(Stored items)
--------------------------------------------------

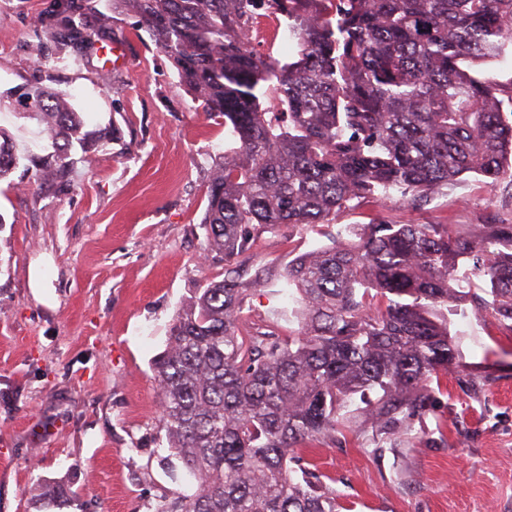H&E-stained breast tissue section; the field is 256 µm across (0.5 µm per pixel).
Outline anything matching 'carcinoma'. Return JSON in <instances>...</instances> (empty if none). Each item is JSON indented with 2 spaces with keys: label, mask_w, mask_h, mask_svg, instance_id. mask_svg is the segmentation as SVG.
<instances>
[{
  "label": "carcinoma",
  "mask_w": 512,
  "mask_h": 512,
  "mask_svg": "<svg viewBox=\"0 0 512 512\" xmlns=\"http://www.w3.org/2000/svg\"><path fill=\"white\" fill-rule=\"evenodd\" d=\"M260 9L288 17L287 60L248 47ZM116 14L135 17L181 84L224 117L202 220L224 278L196 289L153 364L161 428L197 487L159 512H337L302 447L341 446L364 416L389 438L433 412L432 382L459 367L448 305L512 331V220L366 224L295 258L283 283L298 328L286 337L279 311L243 327L245 292L268 277L240 257L258 226L329 225L365 195L416 202L465 176L512 181L501 89L474 72L512 52V0H110L107 13L52 0L35 37L76 54ZM271 92L282 111H265ZM6 99L50 152H21L0 128V181L23 163L67 188L73 153L114 138L87 129L61 91L26 84ZM461 263L481 287L458 283Z\"/></svg>",
  "instance_id": "obj_1"
}]
</instances>
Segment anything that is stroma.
Here are the masks:
<instances>
[{
  "label": "stroma",
  "instance_id": "35a3bbf8",
  "mask_svg": "<svg viewBox=\"0 0 512 512\" xmlns=\"http://www.w3.org/2000/svg\"><path fill=\"white\" fill-rule=\"evenodd\" d=\"M49 3L0 0V92L53 87L121 138L77 159L69 190L20 169L0 182V512H36L58 482L75 494L66 512H156L196 489L160 426L152 364L196 288L224 277L201 224L224 120L194 100L131 16L112 25L124 59H39L34 31ZM493 214L512 218V185L469 180L415 204L372 199L329 226L258 230L243 260L276 279L248 293L242 319L287 311L278 275L345 227ZM448 320L473 390L448 378L435 414L380 454L367 418L347 446L306 449L342 512H512V331L470 311Z\"/></svg>",
  "mask_w": 512,
  "mask_h": 512
}]
</instances>
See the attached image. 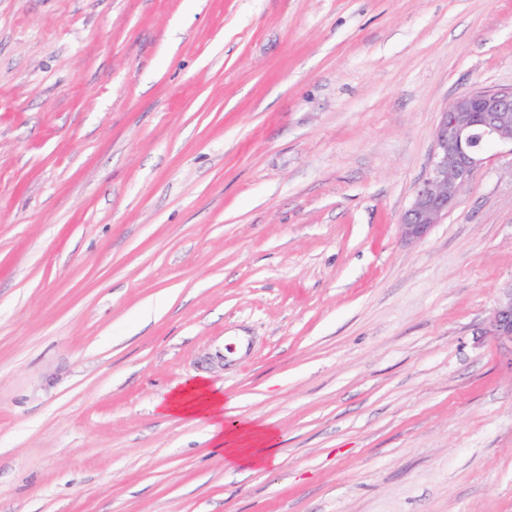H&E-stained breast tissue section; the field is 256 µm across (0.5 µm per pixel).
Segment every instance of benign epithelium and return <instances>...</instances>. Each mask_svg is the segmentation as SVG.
<instances>
[{
  "mask_svg": "<svg viewBox=\"0 0 512 512\" xmlns=\"http://www.w3.org/2000/svg\"><path fill=\"white\" fill-rule=\"evenodd\" d=\"M489 147L512 150V87L464 93L440 112L427 175L414 189L399 224L404 241H422L448 218ZM490 332L512 352V282L500 289Z\"/></svg>",
  "mask_w": 512,
  "mask_h": 512,
  "instance_id": "1",
  "label": "benign epithelium"
}]
</instances>
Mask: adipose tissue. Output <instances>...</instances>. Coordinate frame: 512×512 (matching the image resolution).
Instances as JSON below:
<instances>
[{"label":"adipose tissue","mask_w":512,"mask_h":512,"mask_svg":"<svg viewBox=\"0 0 512 512\" xmlns=\"http://www.w3.org/2000/svg\"><path fill=\"white\" fill-rule=\"evenodd\" d=\"M160 413L202 427L228 467L266 469L280 461L276 428L226 412L223 396L206 380L195 379L175 389Z\"/></svg>","instance_id":"obj_1"}]
</instances>
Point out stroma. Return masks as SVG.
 <instances>
[{
  "instance_id": "1",
  "label": "stroma",
  "mask_w": 512,
  "mask_h": 512,
  "mask_svg": "<svg viewBox=\"0 0 512 512\" xmlns=\"http://www.w3.org/2000/svg\"><path fill=\"white\" fill-rule=\"evenodd\" d=\"M510 86L512 0H0V512H512V150L399 233ZM488 147L512 150V87L464 93L440 112L427 175L399 224L404 241H422L447 219L484 163ZM499 290L490 319V332L497 343L512 354V281ZM164 417L202 427L217 454L230 468H273L280 462L279 435L269 424H257L224 411V397L205 379L175 389L160 407Z\"/></svg>"
}]
</instances>
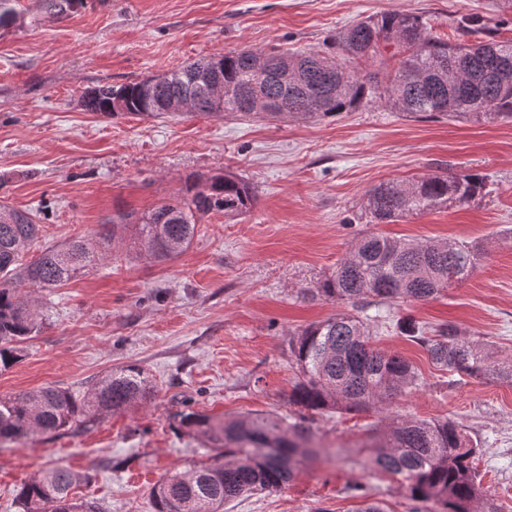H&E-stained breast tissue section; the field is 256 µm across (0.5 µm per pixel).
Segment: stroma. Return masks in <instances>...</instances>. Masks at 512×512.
Wrapping results in <instances>:
<instances>
[{"mask_svg":"<svg viewBox=\"0 0 512 512\" xmlns=\"http://www.w3.org/2000/svg\"><path fill=\"white\" fill-rule=\"evenodd\" d=\"M403 11L451 41L512 38L505 0H87L62 19L44 0H19L16 22L0 27V197L40 218L26 261L183 194L192 173L231 170L257 186L258 199L242 215L203 216L175 259L156 261L125 232L101 240L97 267L33 290L41 329L0 371V398L45 386L80 397L129 362L156 389L145 403L56 437L0 440V512H20L15 487L55 466L87 474L79 497L107 512H154L151 490L164 475L210 461L211 442L181 428L182 413L297 418L288 342L339 310L307 289L368 231L360 213L371 187L448 170L484 176L485 196L378 230L467 241L479 252L476 268L435 300L362 311L375 345L409 361L419 386L366 410L311 413L319 456L299 464L285 488L241 497L224 512H353L366 495L388 512H411L400 477L350 462L402 416L456 421L482 450L485 497L475 512L492 503L512 512V383L453 381L396 327L404 317L428 328L450 322L464 339L490 345L498 361H512V120L410 118L380 103L304 121L232 112L105 117L81 105L97 85L138 81L189 59L241 48L323 50L367 15ZM470 17L479 29H460ZM356 481L363 492L348 491Z\"/></svg>","mask_w":512,"mask_h":512,"instance_id":"35a3bbf8","label":"stroma"}]
</instances>
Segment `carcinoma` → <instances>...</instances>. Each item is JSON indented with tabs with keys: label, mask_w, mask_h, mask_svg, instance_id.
<instances>
[{
	"label": "carcinoma",
	"mask_w": 512,
	"mask_h": 512,
	"mask_svg": "<svg viewBox=\"0 0 512 512\" xmlns=\"http://www.w3.org/2000/svg\"><path fill=\"white\" fill-rule=\"evenodd\" d=\"M18 0H0V27L13 24ZM512 64V40L449 43L429 33L412 12L370 15L331 38L329 51L269 52L234 50L186 61L166 79L154 76L120 85L102 84L82 96L88 112L104 116L171 115V100L193 101L194 114L236 112L245 118L310 120L352 112L376 97L395 112L450 120L512 119V75L499 77L492 59ZM369 62L373 69L359 70ZM208 67L224 86V108L195 82ZM264 84V101L251 106L243 93ZM292 111H279L282 104ZM485 180L476 173L427 174L389 180L370 188L363 213L368 224H389L434 209L467 205L482 196ZM257 188L224 171L186 178L184 195L163 201L135 218H120L117 230H134L135 245L159 261L185 251L198 221L211 212L226 216L249 211ZM37 214L0 200V370L20 358V345L35 336L41 322L17 282L33 288H59L95 267L100 250L91 238L47 248L34 262L23 256L38 237ZM479 259L465 241L415 242L370 232L361 236L336 270L308 290L311 298L354 308L402 299L427 302L448 284L469 276ZM401 333L426 346L432 360L460 377L492 376L512 382V362H495L486 345L462 339L456 325L444 323L432 338L411 319L398 321ZM299 371L292 401L311 411L362 410L403 395L419 377L402 356L372 342V329L360 316L338 312L300 330L288 345ZM155 381L134 364L103 375L82 397L54 386L0 399V438L54 435L75 424L96 422L150 399ZM180 424L224 448L215 461L162 477L152 489L155 512H224V505L248 494L279 490L312 453L310 427L280 416H242L222 420L196 412ZM367 463L400 476L409 497L435 500L444 512H471L482 496L475 461L478 444L451 419L425 421L401 417L364 445ZM83 476L54 468L23 481L15 495L21 512H103L72 491Z\"/></svg>",
	"instance_id": "obj_1"
}]
</instances>
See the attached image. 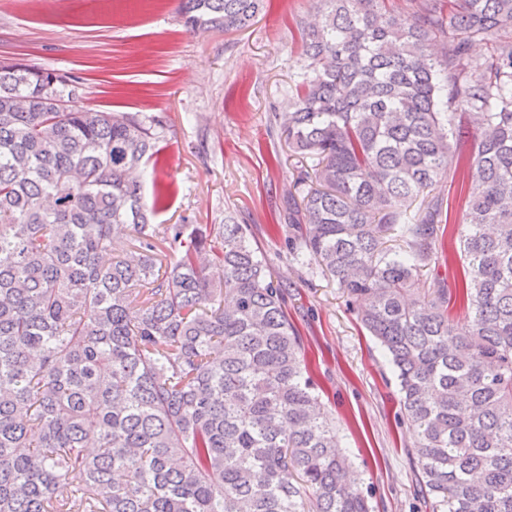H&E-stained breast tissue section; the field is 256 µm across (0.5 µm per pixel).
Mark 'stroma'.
I'll return each mask as SVG.
<instances>
[{"instance_id":"35a3bbf8","label":"stroma","mask_w":512,"mask_h":512,"mask_svg":"<svg viewBox=\"0 0 512 512\" xmlns=\"http://www.w3.org/2000/svg\"><path fill=\"white\" fill-rule=\"evenodd\" d=\"M181 0H0V62L78 78L82 108L136 115L159 137L162 224L249 228L302 338L373 512H430L395 373L335 280L293 258L283 215L301 164L274 123L305 66L316 0H268L233 31L184 26Z\"/></svg>"}]
</instances>
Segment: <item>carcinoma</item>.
I'll return each instance as SVG.
<instances>
[{
    "instance_id": "carcinoma-1",
    "label": "carcinoma",
    "mask_w": 512,
    "mask_h": 512,
    "mask_svg": "<svg viewBox=\"0 0 512 512\" xmlns=\"http://www.w3.org/2000/svg\"><path fill=\"white\" fill-rule=\"evenodd\" d=\"M265 2L183 0L182 16L240 29ZM448 2L317 0L283 116L314 161L288 228L394 366L431 509L512 512V0ZM79 97L0 66V512H370L248 225L155 223L164 192L147 205L132 174L158 137L55 111ZM452 146L459 271L420 288L443 199L396 202L442 179Z\"/></svg>"
}]
</instances>
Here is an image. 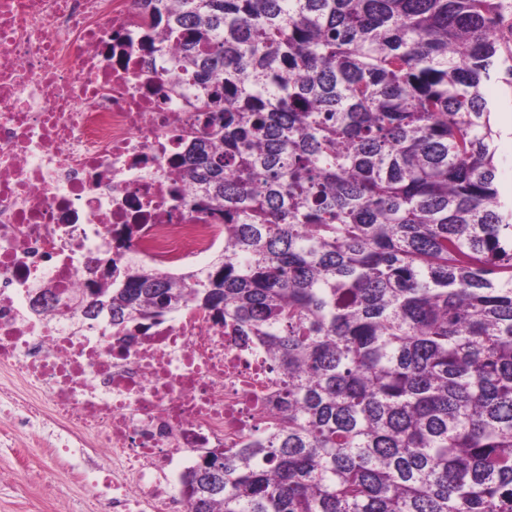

--------------------------------------------------

*Written problem*
Leaving out every picture, copy exactly the lines from the one that contains "Mark 'stroma'." through the end of the entries above.

*Solution*
Mark 'stroma'.
I'll return each mask as SVG.
<instances>
[{"instance_id":"35a3bbf8","label":"stroma","mask_w":512,"mask_h":512,"mask_svg":"<svg viewBox=\"0 0 512 512\" xmlns=\"http://www.w3.org/2000/svg\"><path fill=\"white\" fill-rule=\"evenodd\" d=\"M181 0H0V62L78 78L82 108L136 115L159 137L162 224L249 228L302 338L373 512H430L395 373L335 280L293 258L283 215L301 164L274 123L305 66L316 0H268L233 31L184 26Z\"/></svg>"}]
</instances>
Segment: <item>carcinoma</item>.
I'll return each instance as SVG.
<instances>
[{
    "instance_id": "carcinoma-1",
    "label": "carcinoma",
    "mask_w": 512,
    "mask_h": 512,
    "mask_svg": "<svg viewBox=\"0 0 512 512\" xmlns=\"http://www.w3.org/2000/svg\"><path fill=\"white\" fill-rule=\"evenodd\" d=\"M265 2L183 0L182 16L240 29ZM448 2L317 0L283 116L314 161L288 228L394 366L431 509L512 512V0ZM79 97L0 66V512H370L248 225L155 223L164 192L147 205L132 174L158 137L55 111ZM452 146L459 271L420 288L443 199L396 202L442 179Z\"/></svg>"
}]
</instances>
Here is an image. 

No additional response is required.